- Opening Delimiter -
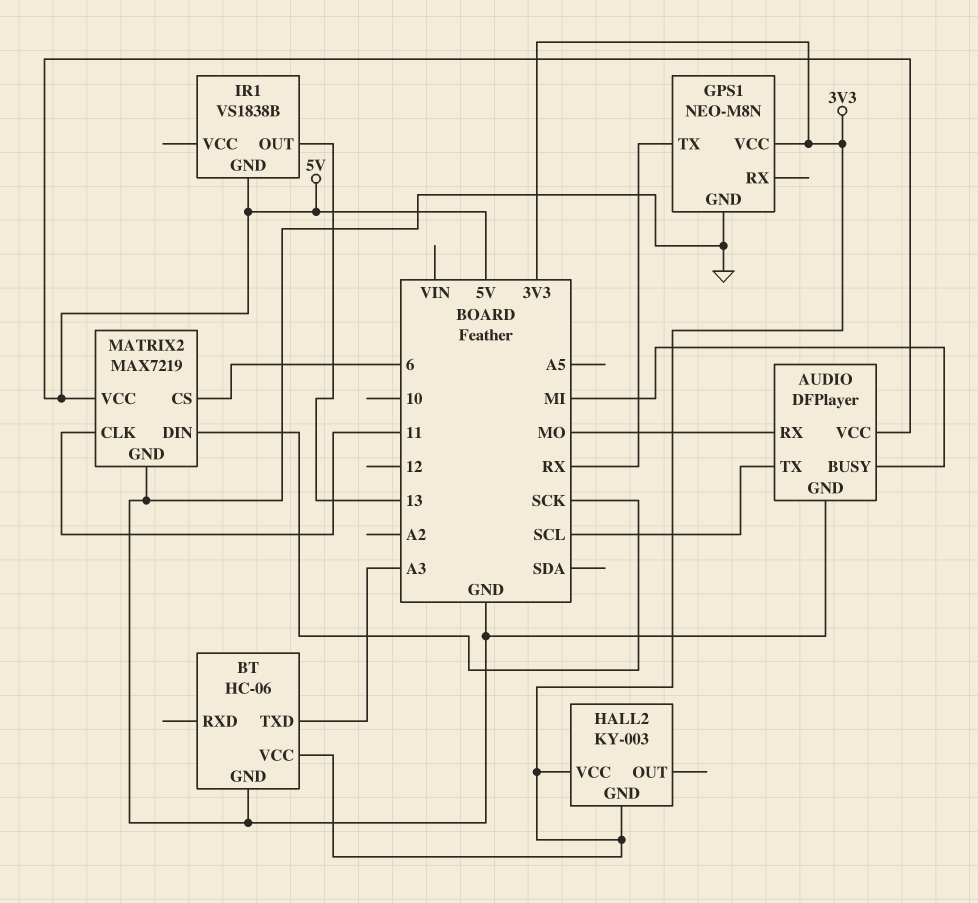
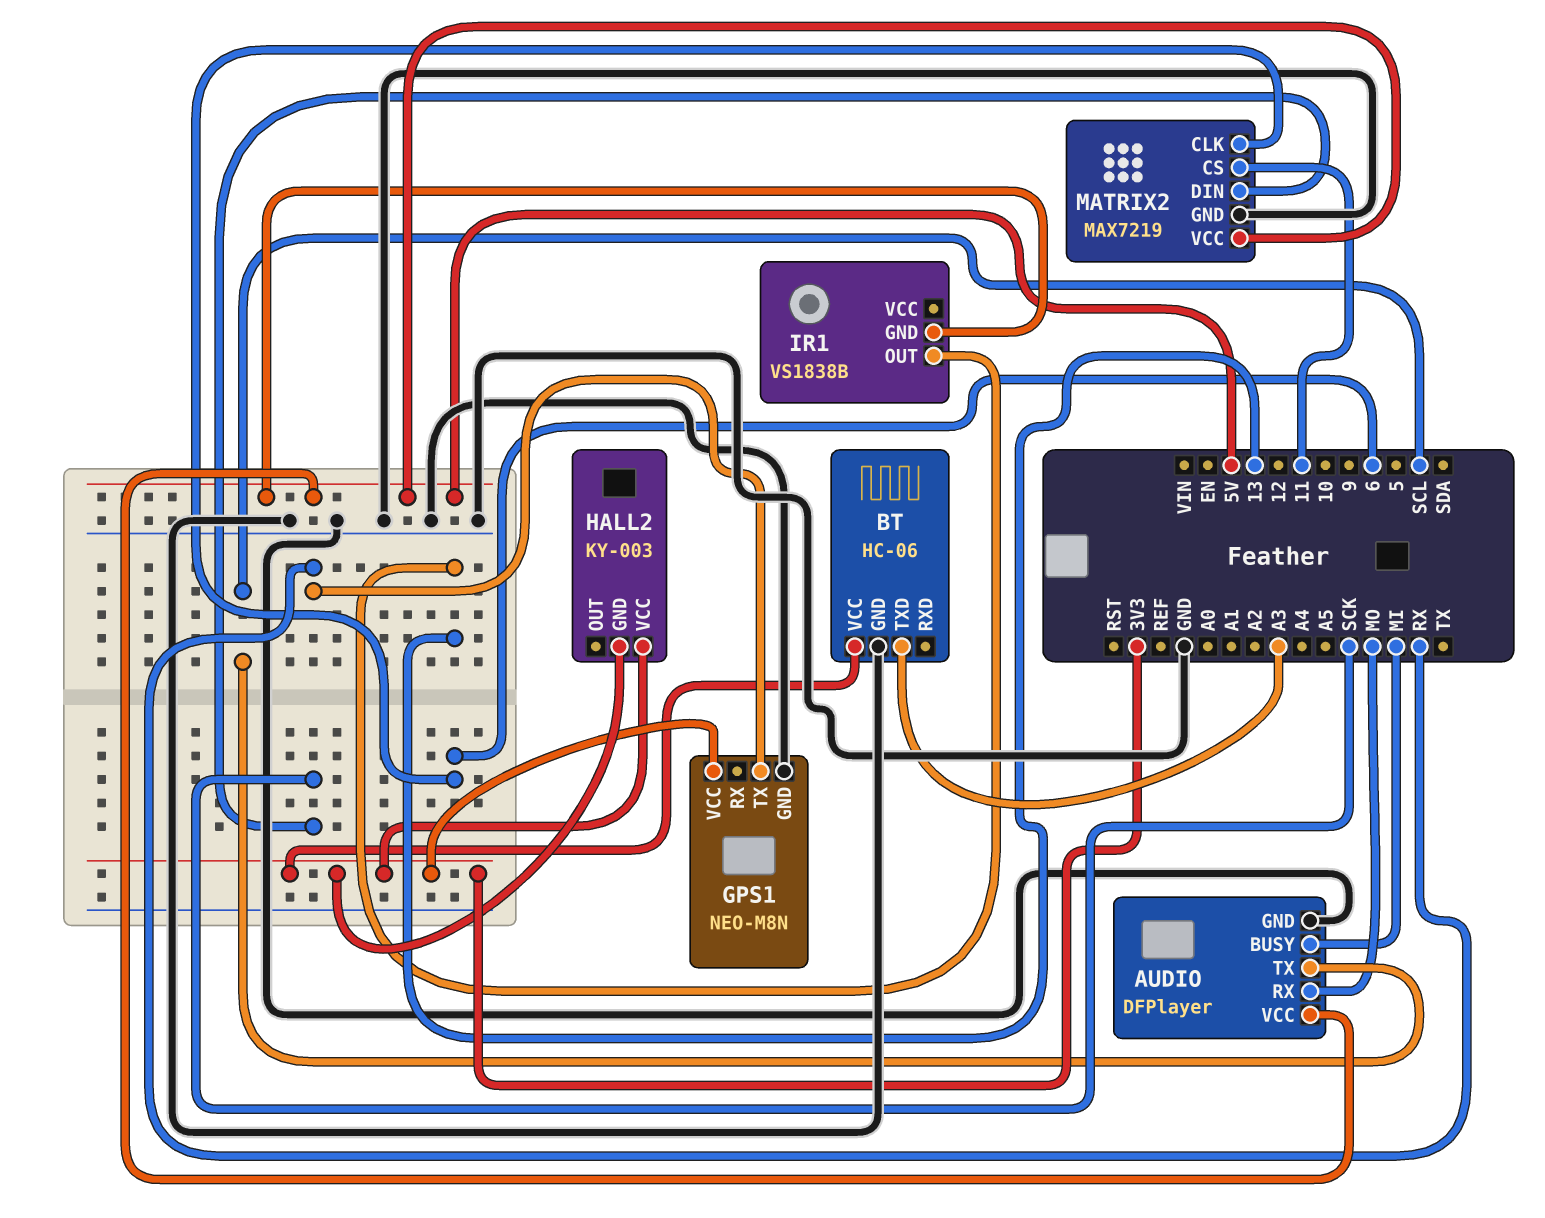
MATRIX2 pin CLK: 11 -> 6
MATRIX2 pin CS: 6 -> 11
- Closing Delimiter -
- Opening Delimiter -
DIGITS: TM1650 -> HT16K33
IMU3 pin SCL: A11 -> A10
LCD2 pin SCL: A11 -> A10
- Closing Delimiter -
## Prompt
Look above for the line containing "DIGITS: TM1650 -> HT16K33" and the line containing "LCD2 pin SCL: A11 -> A10". Transcribe both, with the lines between them, exactly.

## Solution below
DIGITS: TM1650 -> HT16K33
IMU3 pin SCL: A11 -> A10
LCD2 pin SCL: A11 -> A10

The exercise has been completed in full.